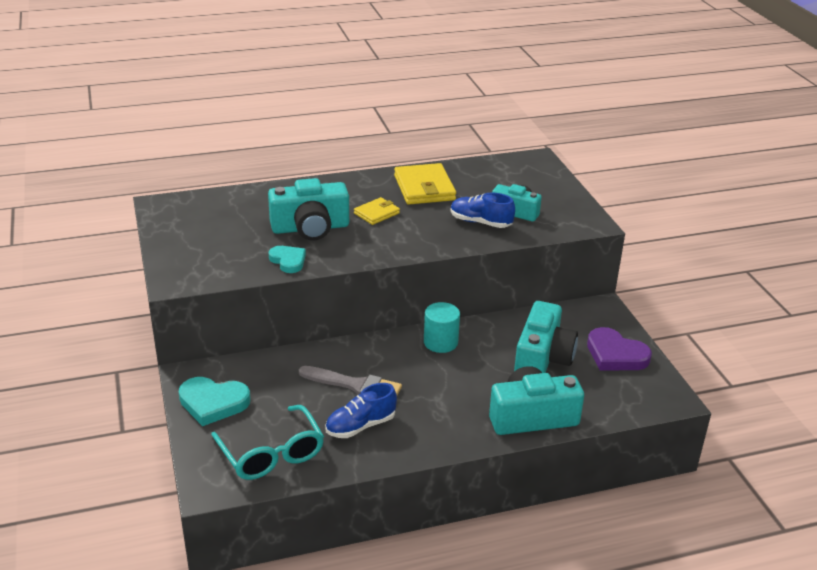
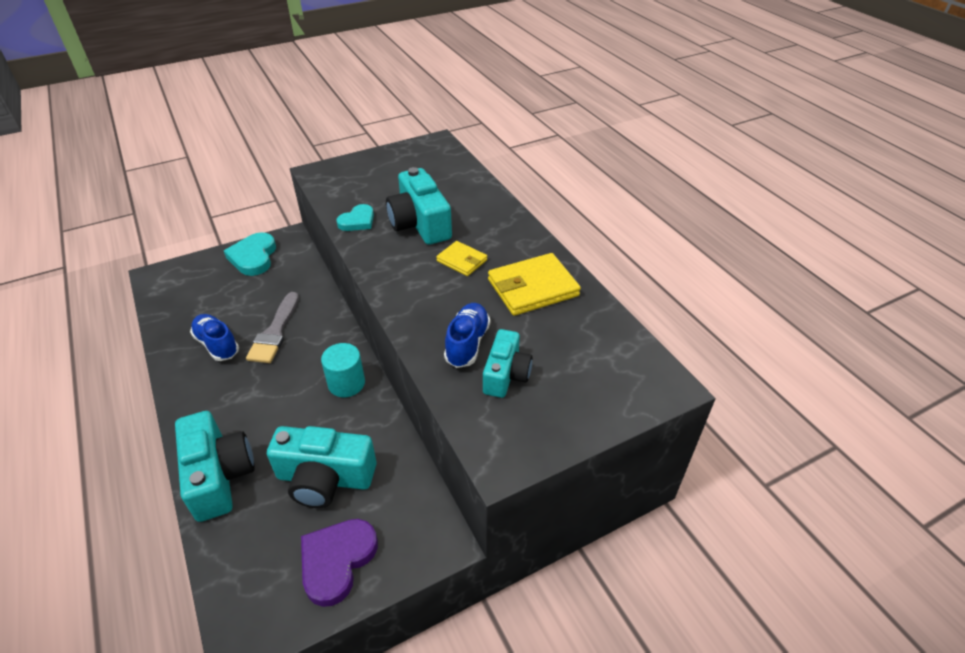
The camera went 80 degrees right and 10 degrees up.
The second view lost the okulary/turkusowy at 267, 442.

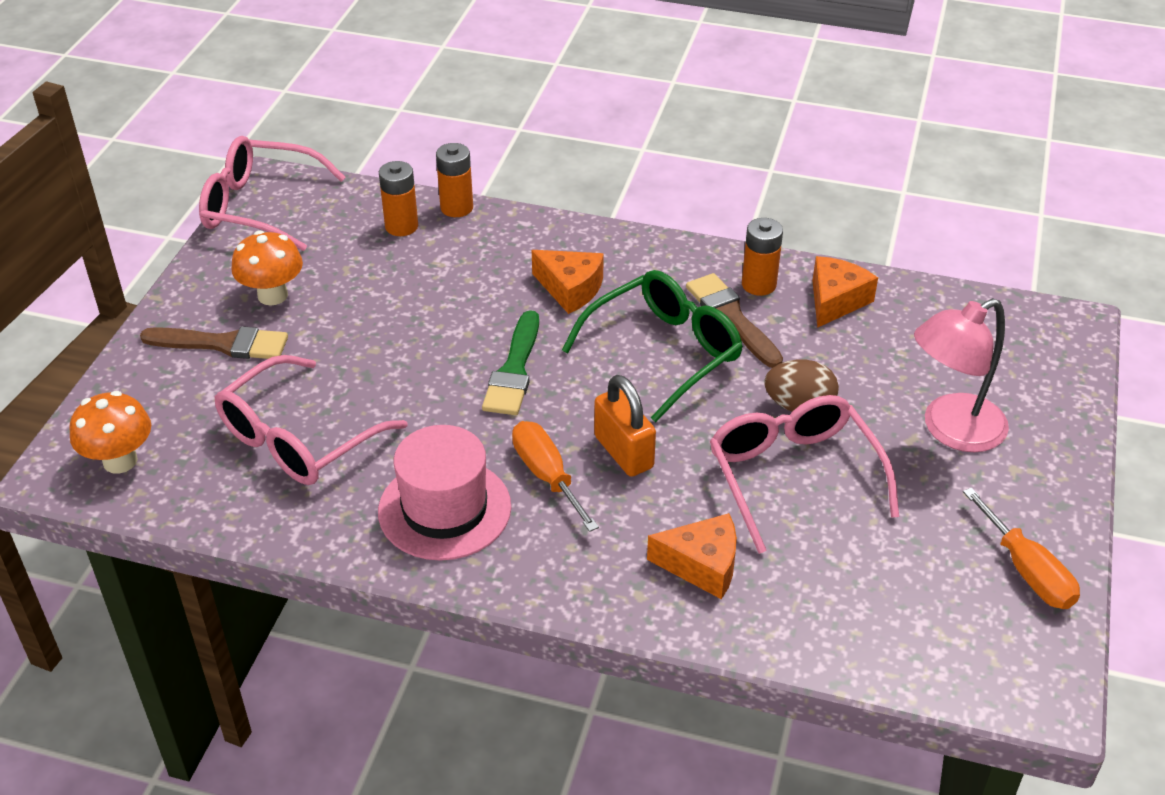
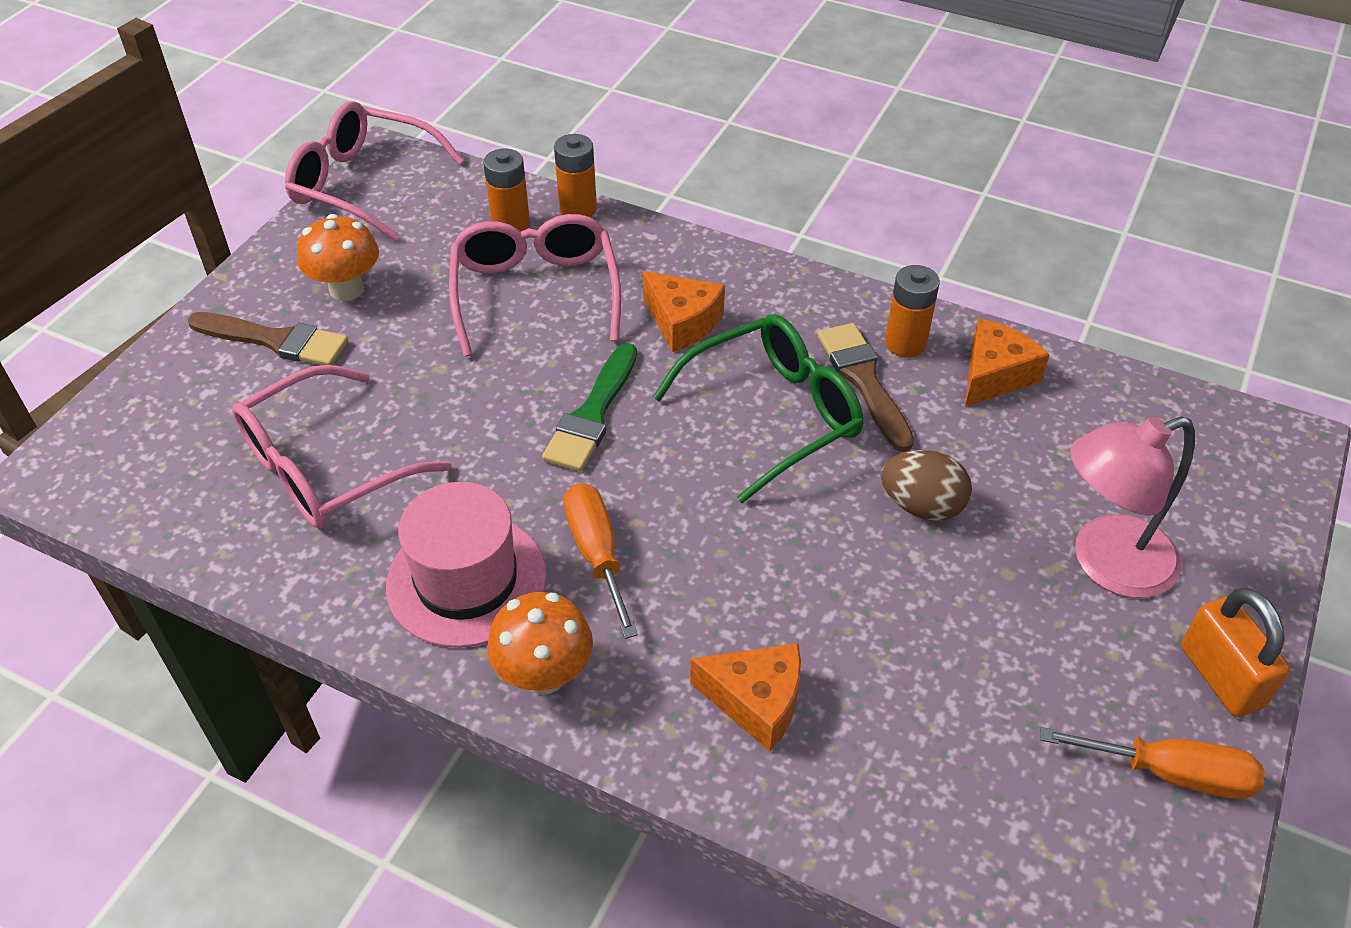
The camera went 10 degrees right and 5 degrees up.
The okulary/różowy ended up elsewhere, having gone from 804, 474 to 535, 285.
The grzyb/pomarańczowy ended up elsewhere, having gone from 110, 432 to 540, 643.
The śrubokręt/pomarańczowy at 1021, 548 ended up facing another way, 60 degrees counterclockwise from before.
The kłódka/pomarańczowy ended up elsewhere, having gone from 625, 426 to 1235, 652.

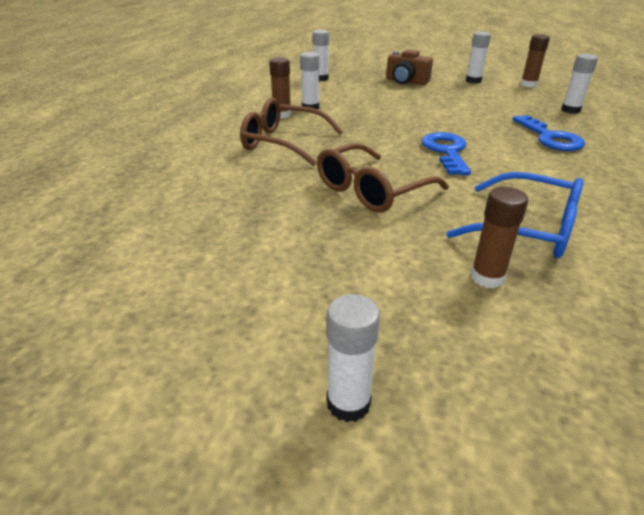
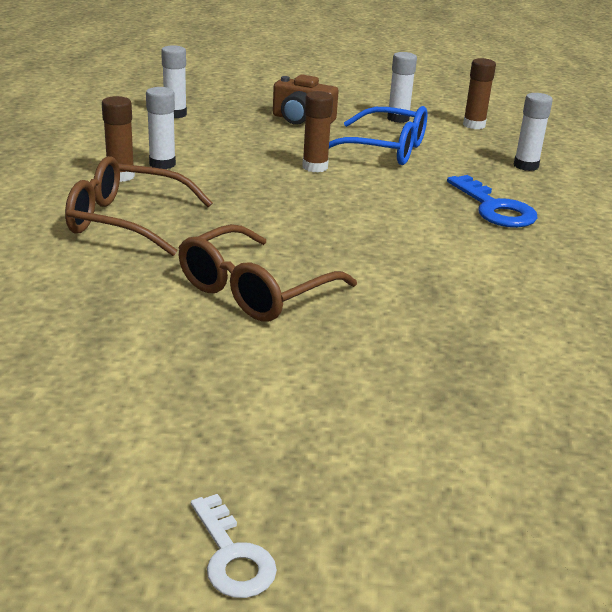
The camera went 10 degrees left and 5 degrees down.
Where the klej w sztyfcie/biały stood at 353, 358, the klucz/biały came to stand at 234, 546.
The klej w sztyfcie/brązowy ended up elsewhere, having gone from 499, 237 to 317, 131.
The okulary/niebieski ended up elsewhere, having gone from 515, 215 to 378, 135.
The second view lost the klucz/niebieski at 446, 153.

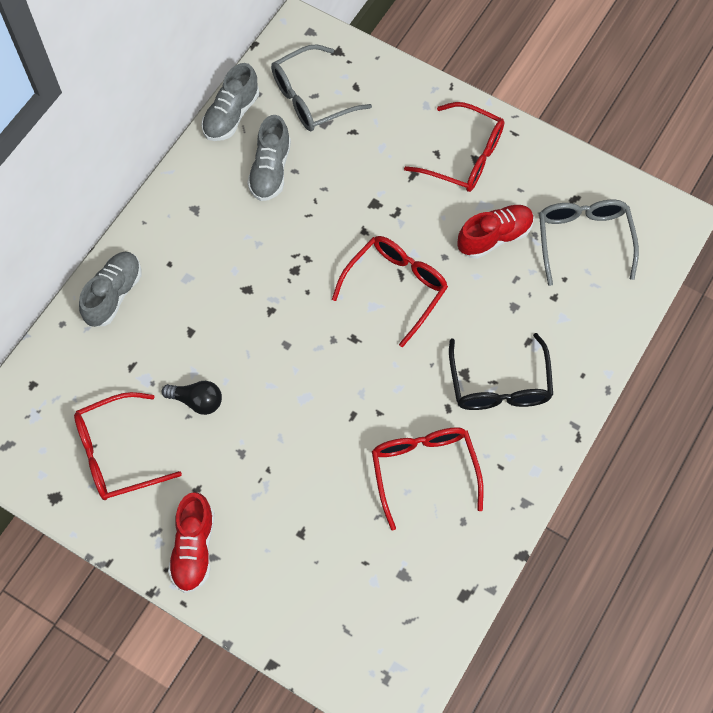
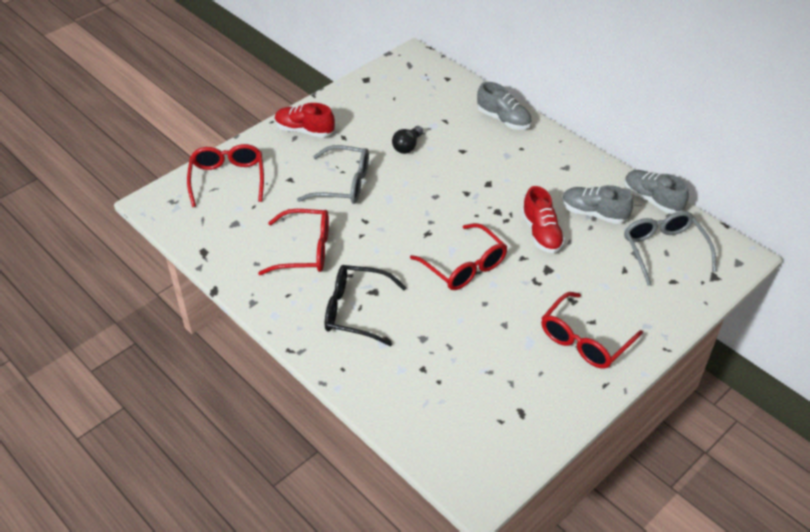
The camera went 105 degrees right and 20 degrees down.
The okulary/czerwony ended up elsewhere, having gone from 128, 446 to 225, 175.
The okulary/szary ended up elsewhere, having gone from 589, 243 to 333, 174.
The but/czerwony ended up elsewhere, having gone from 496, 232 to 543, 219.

What to produce:
Drop the pictures and set down the data above exactly.

Task output:
The camera went 80 degrees right and 10 degrees up.
The second view lost the okulary/turkusowy at 267, 442.

The camera went 10 degrees right and 5 degrees up.
The okulary/różowy ended up elsewhere, having gone from 804, 474 to 535, 285.
The grzyb/pomarańczowy ended up elsewhere, having gone from 110, 432 to 540, 643.
The śrubokręt/pomarańczowy at 1021, 548 ended up facing another way, 60 degrees counterclockwise from before.
The kłódka/pomarańczowy ended up elsewhere, having gone from 625, 426 to 1235, 652.

The camera went 10 degrees left and 5 degrees down.
Where the klej w sztyfcie/biały stood at 353, 358, the klucz/biały came to stand at 234, 546.
The klej w sztyfcie/brązowy ended up elsewhere, having gone from 499, 237 to 317, 131.
The okulary/niebieski ended up elsewhere, having gone from 515, 215 to 378, 135.
The second view lost the klucz/niebieski at 446, 153.

The camera went 105 degrees right and 20 degrees down.
The okulary/czerwony ended up elsewhere, having gone from 128, 446 to 225, 175.
The okulary/szary ended up elsewhere, having gone from 589, 243 to 333, 174.
The but/czerwony ended up elsewhere, having gone from 496, 232 to 543, 219.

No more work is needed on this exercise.